Available data.
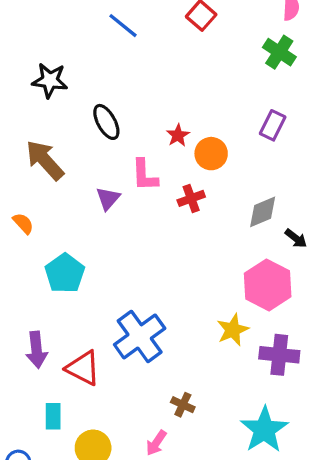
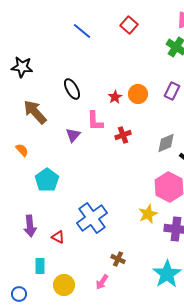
black star: (50, 80) -> (22, 67), moved
orange circle: (211, 154) -> (138, 94), moved
red triangle: (83, 368) -> (58, 237), size x0.6

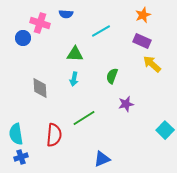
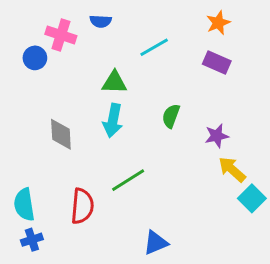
yellow arrow: (152, 64) -> (232, 169), moved
cyan arrow: (74, 79) -> (113, 121), size x1.5
purple star: (126, 104) -> (217, 136), moved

What to do. Return each line from the entries above that includes "arrow".

Answer for the task.
yellow arrow: (152, 64) -> (232, 169), moved
cyan arrow: (74, 79) -> (113, 121), size x1.5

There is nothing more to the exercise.